* [TASK TO CARRY OUT] Repeat every record below exactly, but leave out any pictures.

* [RECORDS SHOWN]
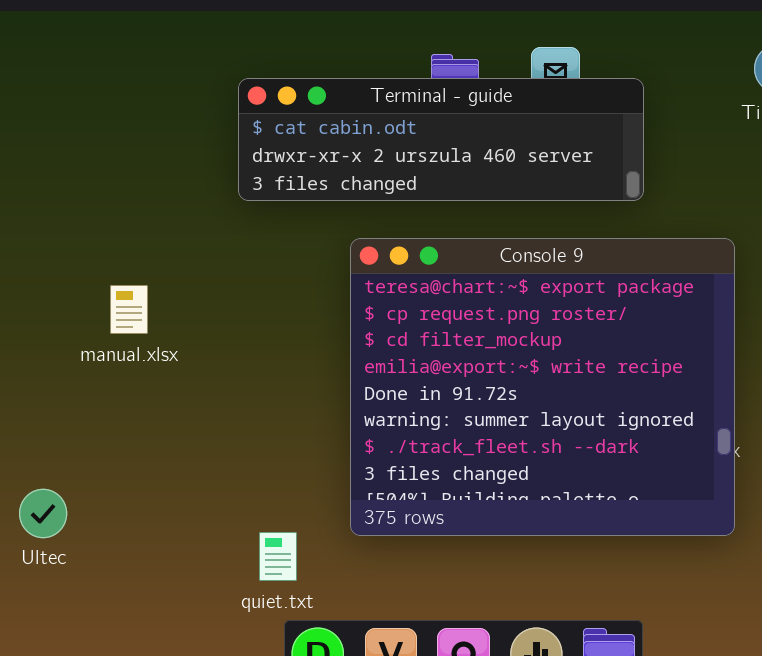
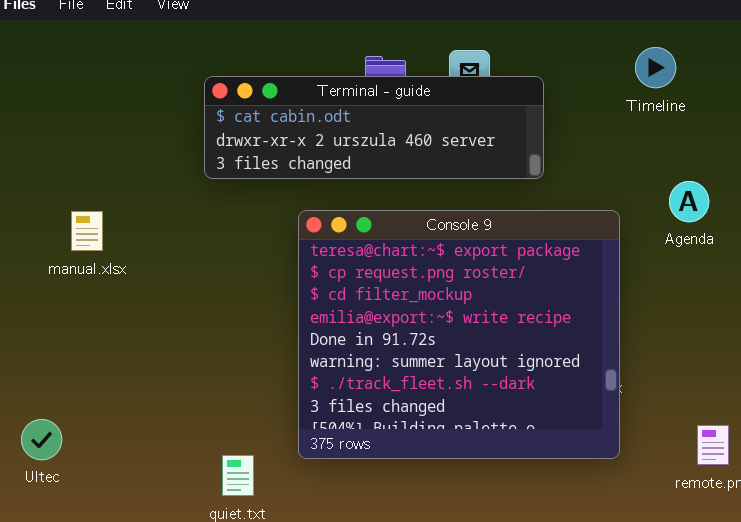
manual.xlsx: [110,285,148,334] -> [71,211,103,251], moved

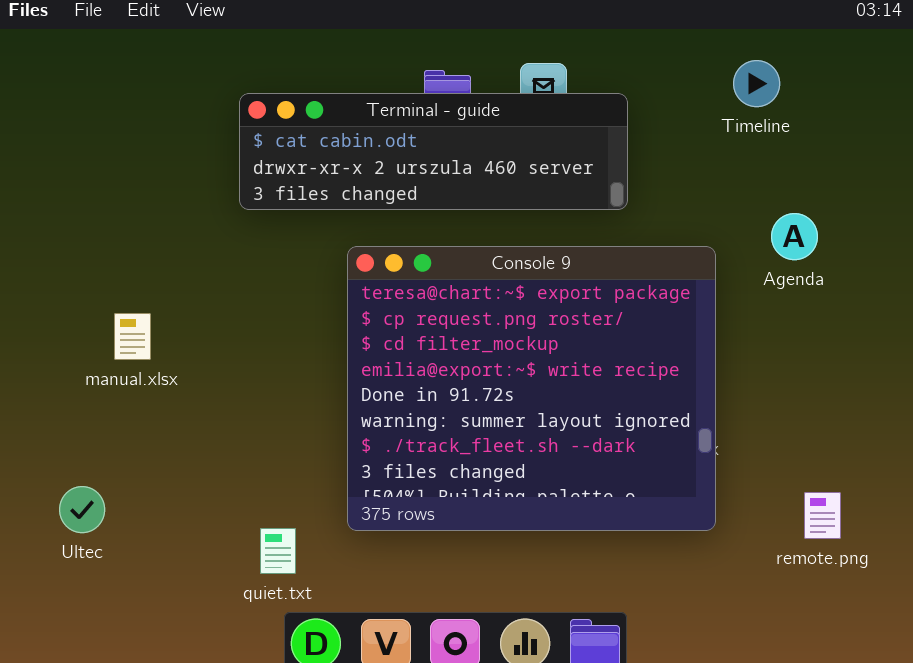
manual.xlsx: [71,211,103,251] -> [114,313,151,360], moved
Ultec: [21,419,62,460] -> [59,486,105,533], moved

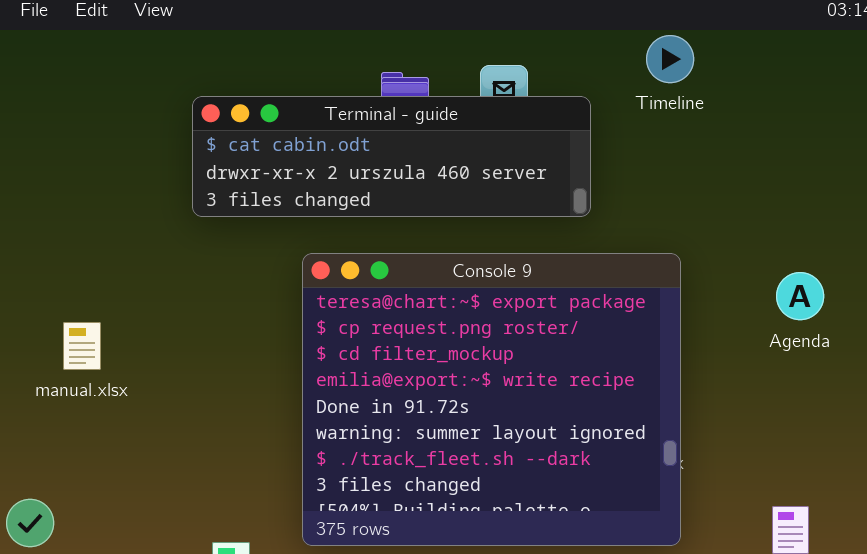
Timeline: [733,60,780,107] -> [646,35,694,83], moved
Agenda: [771,213,818,260] -> [776,272,824,320], moved

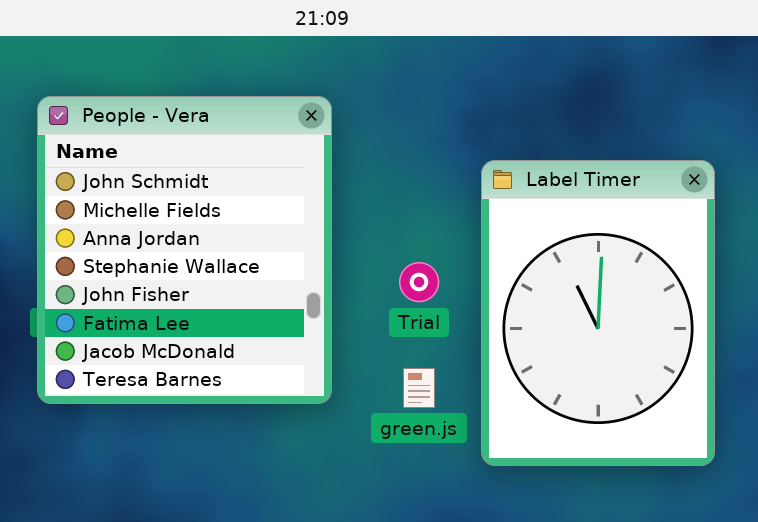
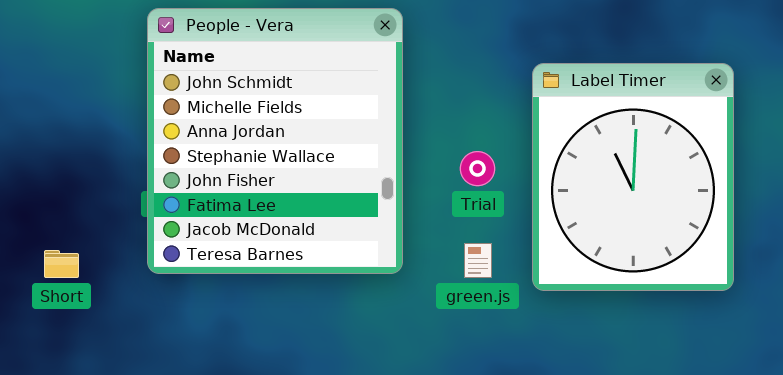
Label Timer: [481,160,715,466] -> [532,63,734,291], resized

* [EXERCISE RESPONSE]
manual.xlsx: [110,285,148,334] -> [71,211,103,251], moved

manual.xlsx: [71,211,103,251] -> [114,313,151,360], moved
Ultec: [21,419,62,460] -> [59,486,105,533], moved

Timeline: [733,60,780,107] -> [646,35,694,83], moved
Agenda: [771,213,818,260] -> [776,272,824,320], moved

Label Timer: [481,160,715,466] -> [532,63,734,291], resized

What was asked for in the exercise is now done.